Saved entries:
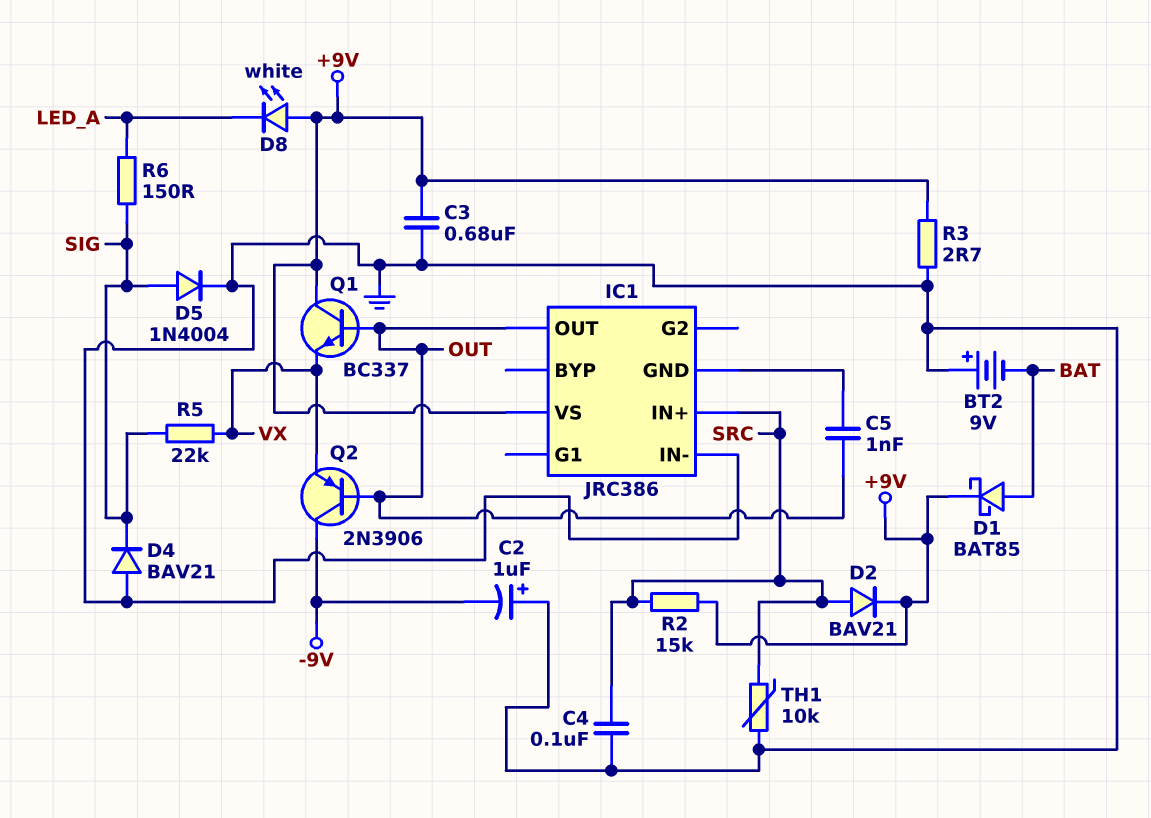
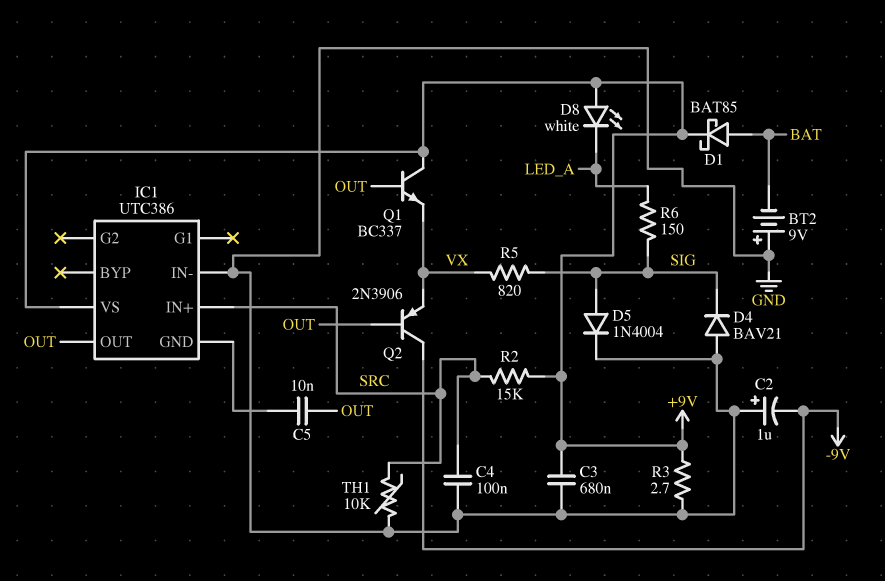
C5: 1nF (IC1/GND, OUT) -> 10nF (IC1/GND, OUT)
D2: diode BAV21 (A SRC, K +9V) -> none
IC1: JRC386 -> UTC386
R5: 22k (SIG, VX) -> 820 (SIG, VX)

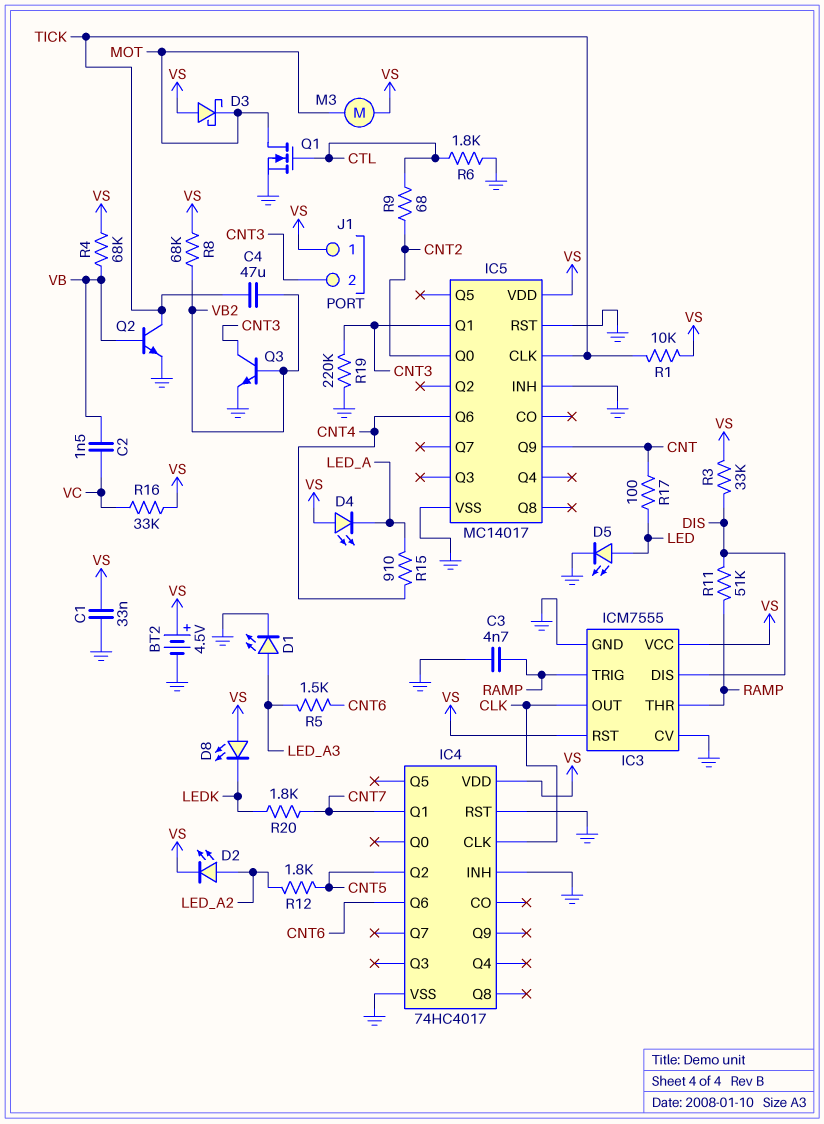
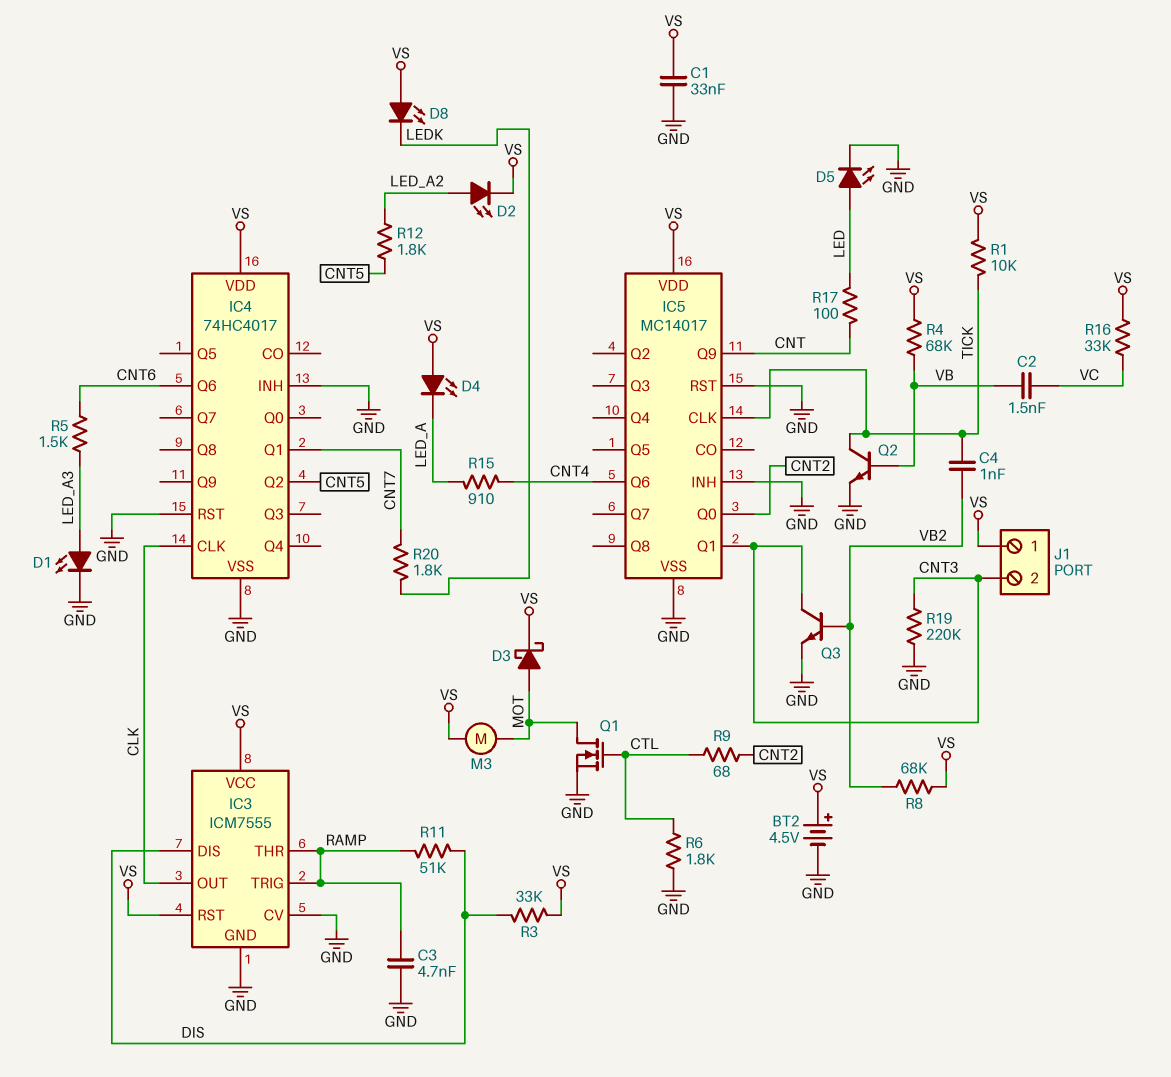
C4: 47uF (TICK, VB2) -> 1nF (TICK, VB2)
D3: schottky (A VS, K MOT) -> schottky (A MOT, K VS)

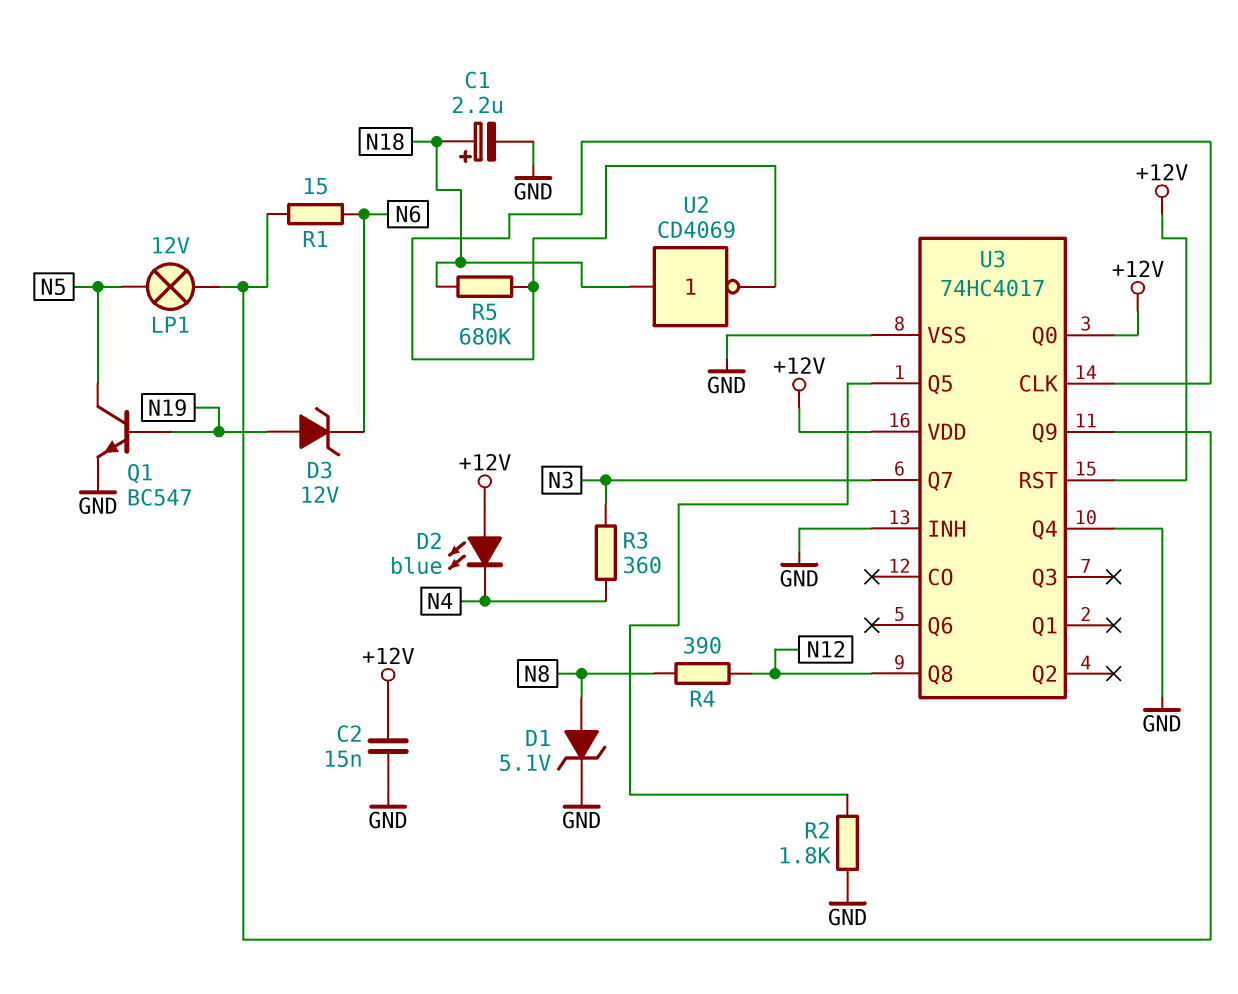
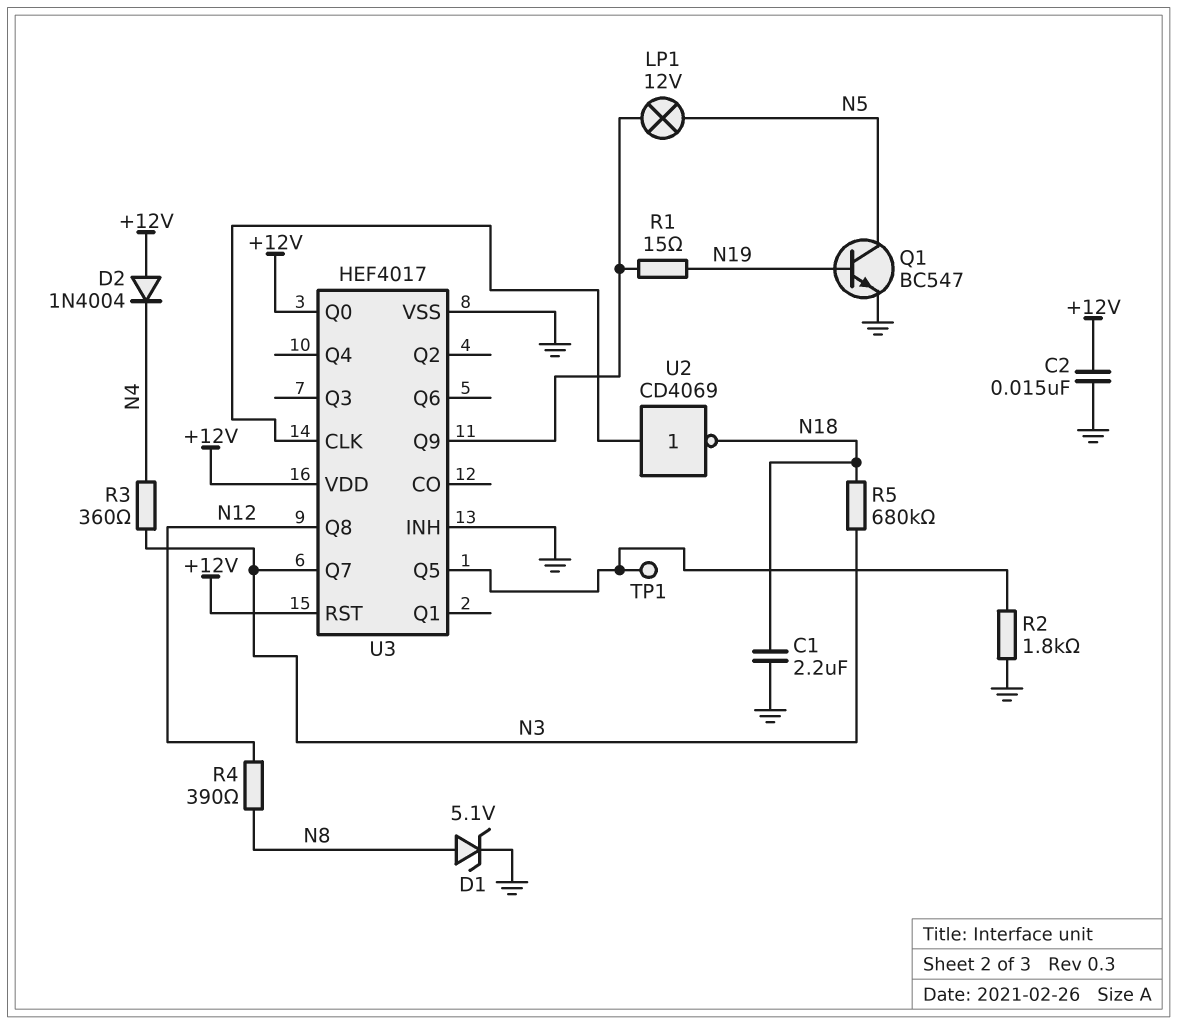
C1: 2.2uF (plus N18, minus GND) -> 2.2uF (GND, N18)
D2: LED blue (A +12V, K N4) -> diode 1N4004 (A +12V, K N4)
D3: zener 12V (A N19, K N6) -> none
R1: 15 (N6, U3/Q9) -> 15 (N19, U3/Q9)
R5: 680k (N18, U3/CLK) -> 680k (N3, N18)
TP1: none -> test point (U3/Q5)
U2: NOT CD4069 (in N18, out U3/CLK) -> NOT CD4069 (in U3/CLK, out N18)
U3: 74HC4017 -> HEF4017
U3 pin Q4: GND -> none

● **Prompt**
Reproduce every record in full. Leave out the images.

● **Task result**
C5: 1nF (IC1/GND, OUT) -> 10nF (IC1/GND, OUT)
D2: diode BAV21 (A SRC, K +9V) -> none
IC1: JRC386 -> UTC386
R5: 22k (SIG, VX) -> 820 (SIG, VX)

C4: 47uF (TICK, VB2) -> 1nF (TICK, VB2)
D3: schottky (A VS, K MOT) -> schottky (A MOT, K VS)

C1: 2.2uF (plus N18, minus GND) -> 2.2uF (GND, N18)
D2: LED blue (A +12V, K N4) -> diode 1N4004 (A +12V, K N4)
D3: zener 12V (A N19, K N6) -> none
R1: 15 (N6, U3/Q9) -> 15 (N19, U3/Q9)
R5: 680k (N18, U3/CLK) -> 680k (N3, N18)
TP1: none -> test point (U3/Q5)
U2: NOT CD4069 (in N18, out U3/CLK) -> NOT CD4069 (in U3/CLK, out N18)
U3: 74HC4017 -> HEF4017
U3 pin Q4: GND -> none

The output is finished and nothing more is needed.